WHAT TO DO>
Your output must consist solely of the lines from the one containing "GAS1 pin AO: D21 -> D32" through the end of the records, reproduced exactly.

EXERCISE MATERIAL>
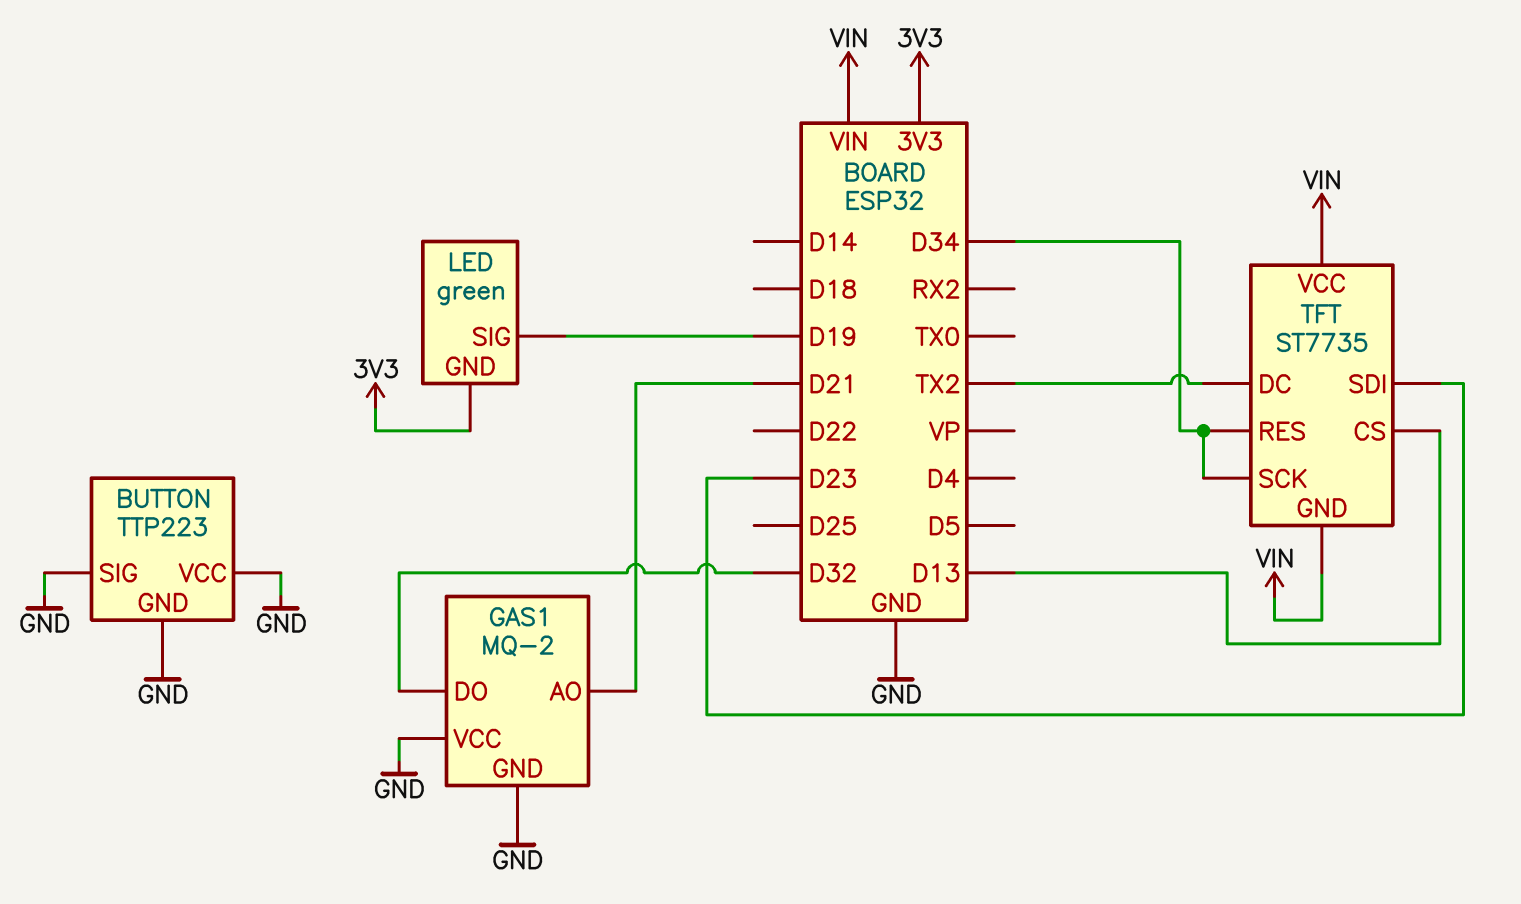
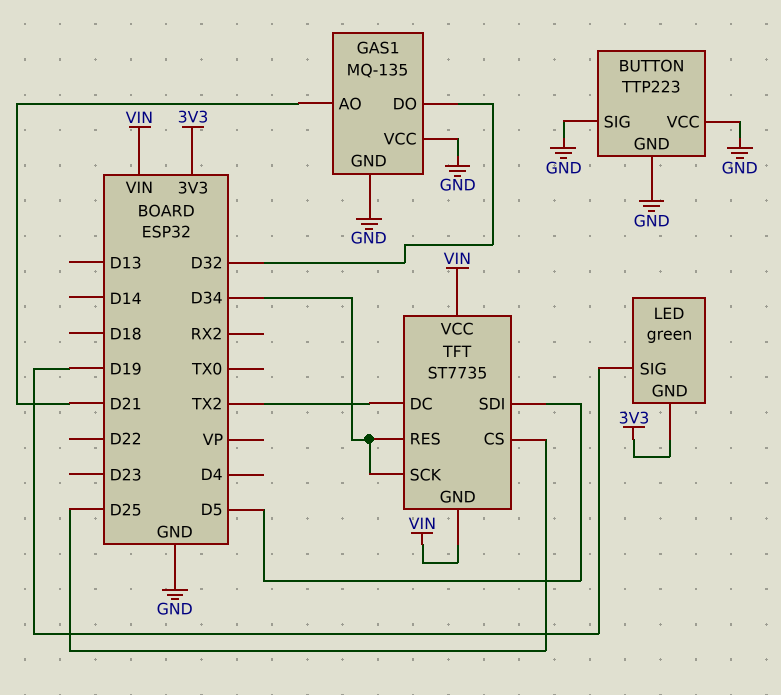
GAS1: MQ-2 -> MQ-135
TFT pin CS: D13 -> D25
TFT pin SDI: D23 -> D5

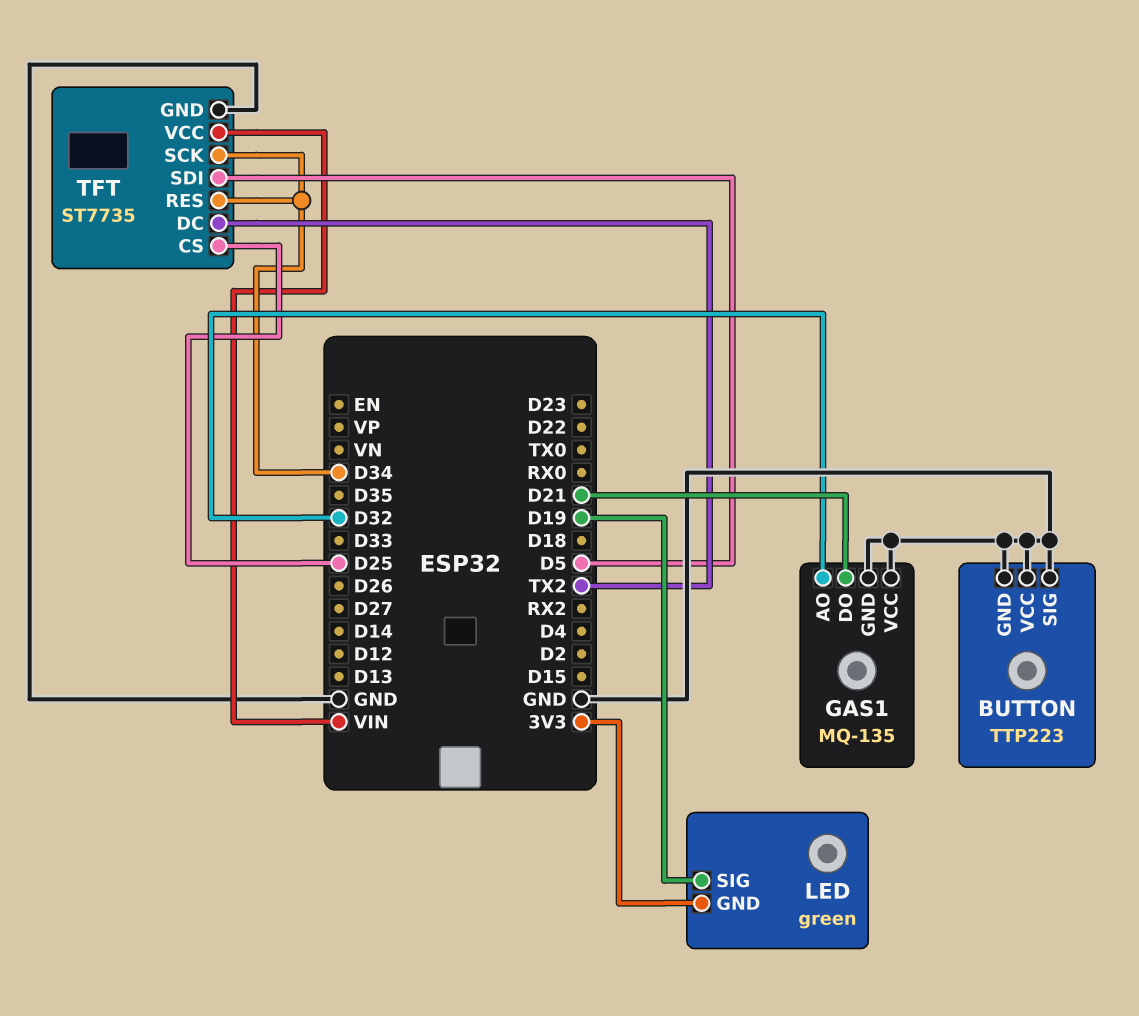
GAS1 pin AO: D21 -> D32
GAS1 pin DO: D32 -> D21
TFT pin GND: VIN -> GND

TASK RESULT>
GAS1 pin AO: D21 -> D32
GAS1 pin DO: D32 -> D21
TFT pin GND: VIN -> GND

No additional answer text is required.